**THE PROBLEM**
The answer should reproduce every entry exactly and contain no images.

**RECORDS TO PROCESS**
== Segment start ==

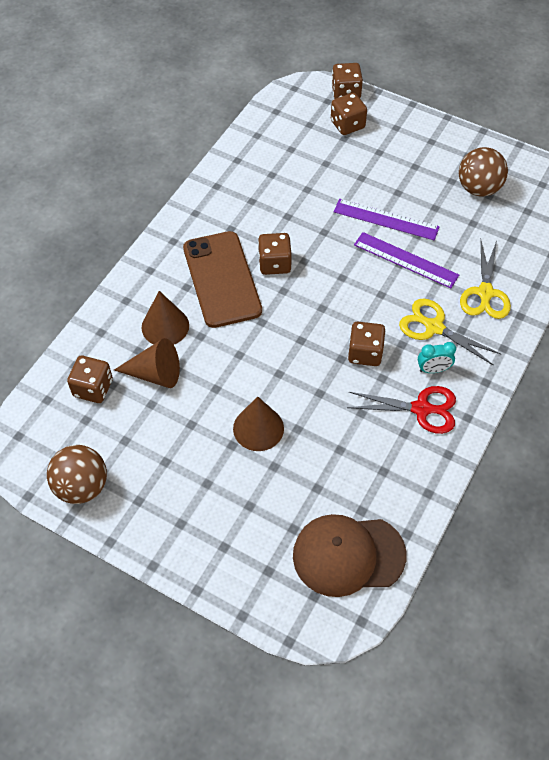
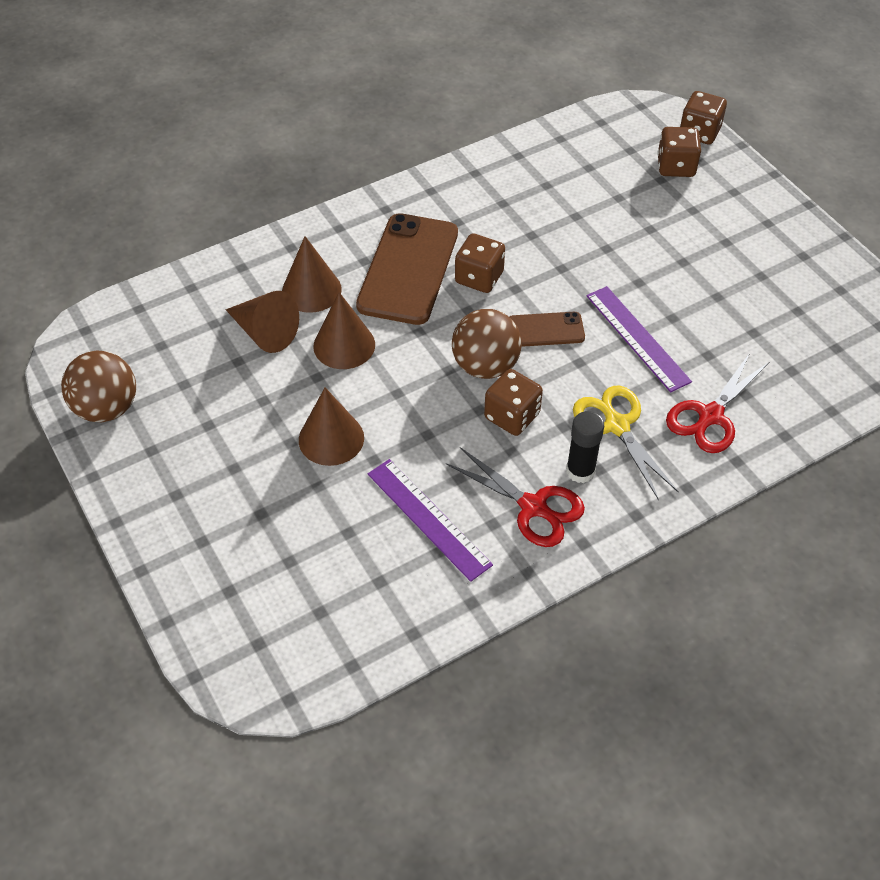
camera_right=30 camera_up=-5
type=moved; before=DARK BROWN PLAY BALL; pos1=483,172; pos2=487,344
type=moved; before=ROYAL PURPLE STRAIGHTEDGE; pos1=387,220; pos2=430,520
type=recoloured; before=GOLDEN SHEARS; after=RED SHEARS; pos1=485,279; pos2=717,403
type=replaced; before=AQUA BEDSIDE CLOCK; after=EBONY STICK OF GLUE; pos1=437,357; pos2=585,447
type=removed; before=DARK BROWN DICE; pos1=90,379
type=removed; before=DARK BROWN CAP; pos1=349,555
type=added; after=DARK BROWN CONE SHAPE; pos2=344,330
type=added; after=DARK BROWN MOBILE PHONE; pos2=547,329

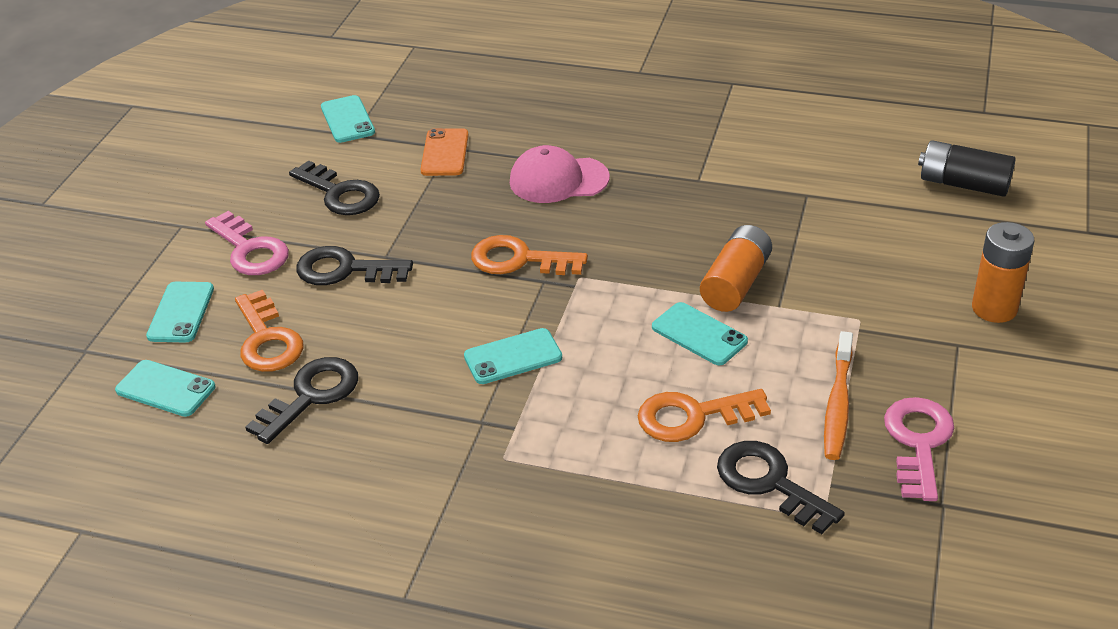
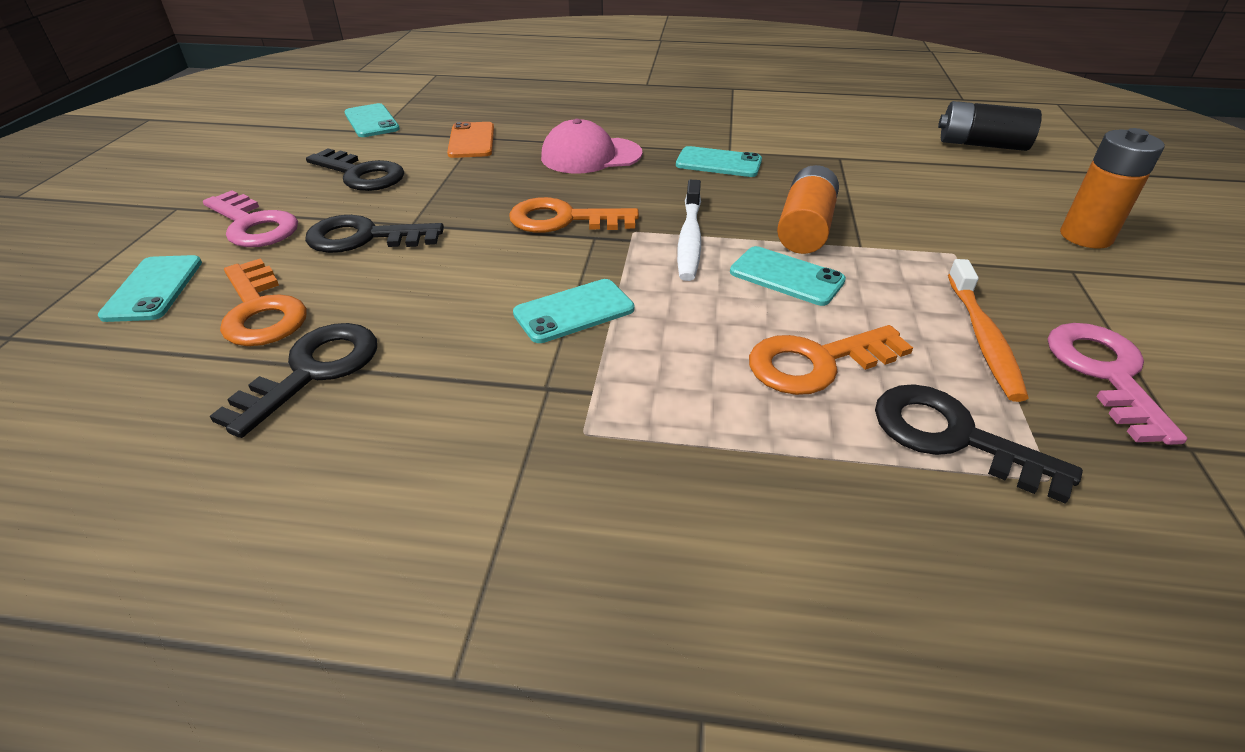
camera_right=-10 camera_up=0
type=moved; before=AQUA MOBILE PHONE; pos1=165,388; pos2=719,161
type=added; after=WHITE DENTAL BRUSH; pos2=689,230

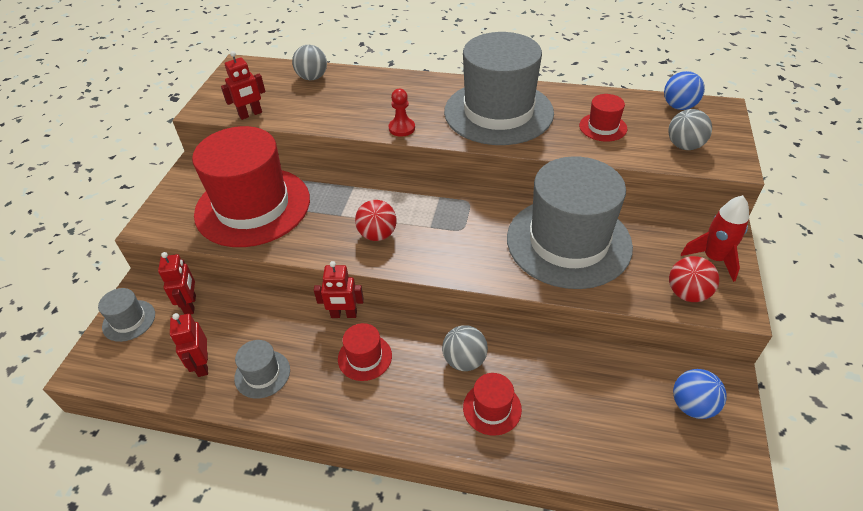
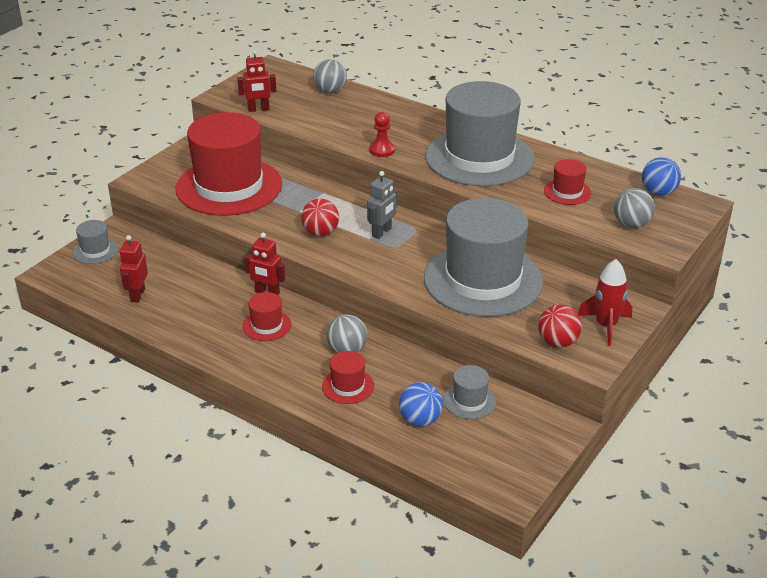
camera_right=20 camera_up=-10
type=removed; before=RED ROBOT FIGURE; pos1=177,283
type=moved; before=GREY HAT; pos1=262,369; pos2=469,392
type=moved; before=BLUE PLAY BALL; pos1=700,394; pos2=421,404
type=added; after=GREY ROBOT FIGURE; pos2=382,205

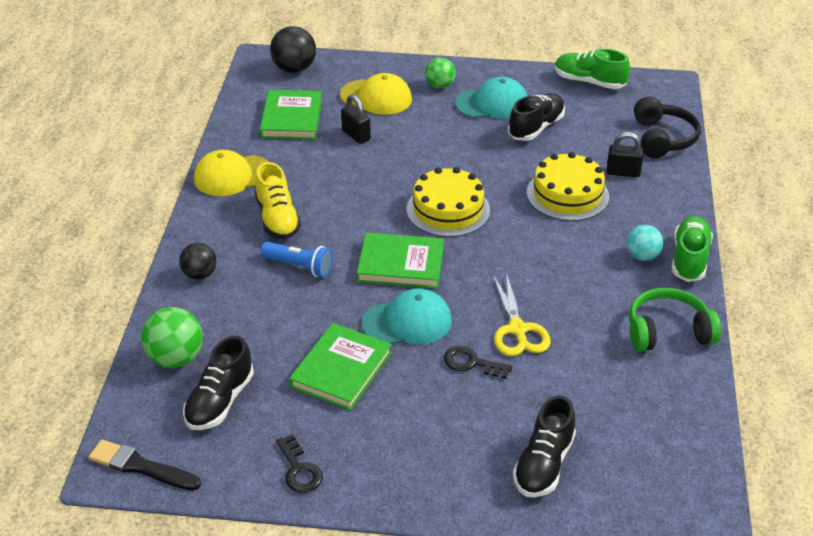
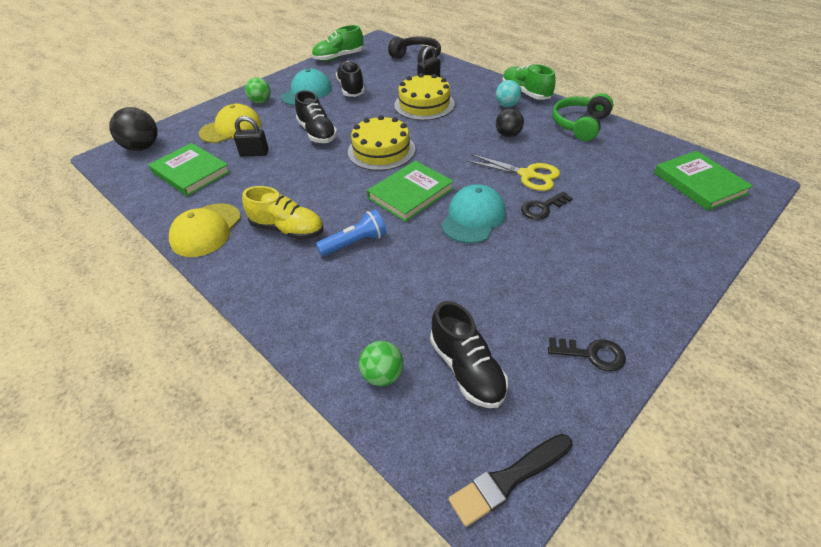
camera_right=-50 camera_up=5
type=moved; before=EBONY PLAY BALL; pos1=198,261; pos2=510,122
type=resized; before=EMERALD PLAY BALL; pos1=172,337; pos2=381,363; scale=0.66
type=moved; before=EMERALD BOOK; pos1=340,367; pos2=703,181
type=moved; before=EBONY LACE-UP SHOE; pos1=544,446; pos2=316,116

== Segment end ==

**ANSWER SPACE**
camera_right=30 camera_up=-5
type=moved; before=DARK BROWN PLAY BALL; pos1=483,172; pos2=487,344
type=moved; before=ROYAL PURPLE STRAIGHTEDGE; pos1=387,220; pos2=430,520
type=recoloured; before=GOLDEN SHEARS; after=RED SHEARS; pos1=485,279; pos2=717,403
type=replaced; before=AQUA BEDSIDE CLOCK; after=EBONY STICK OF GLUE; pos1=437,357; pos2=585,447
type=removed; before=DARK BROWN DICE; pos1=90,379
type=removed; before=DARK BROWN CAP; pos1=349,555
type=added; after=DARK BROWN CONE SHAPE; pos2=344,330
type=added; after=DARK BROWN MOBILE PHONE; pos2=547,329

camera_right=-10 camera_up=0
type=moved; before=AQUA MOBILE PHONE; pos1=165,388; pos2=719,161
type=added; after=WHITE DENTAL BRUSH; pos2=689,230

camera_right=20 camera_up=-10
type=removed; before=RED ROBOT FIGURE; pos1=177,283
type=moved; before=GREY HAT; pos1=262,369; pos2=469,392
type=moved; before=BLUE PLAY BALL; pos1=700,394; pos2=421,404
type=added; after=GREY ROBOT FIGURE; pos2=382,205

camera_right=-50 camera_up=5
type=moved; before=EBONY PLAY BALL; pos1=198,261; pos2=510,122
type=resized; before=EMERALD PLAY BALL; pos1=172,337; pos2=381,363; scale=0.66
type=moved; before=EMERALD BOOK; pos1=340,367; pos2=703,181
type=moved; before=EBONY LACE-UP SHOE; pos1=544,446; pos2=316,116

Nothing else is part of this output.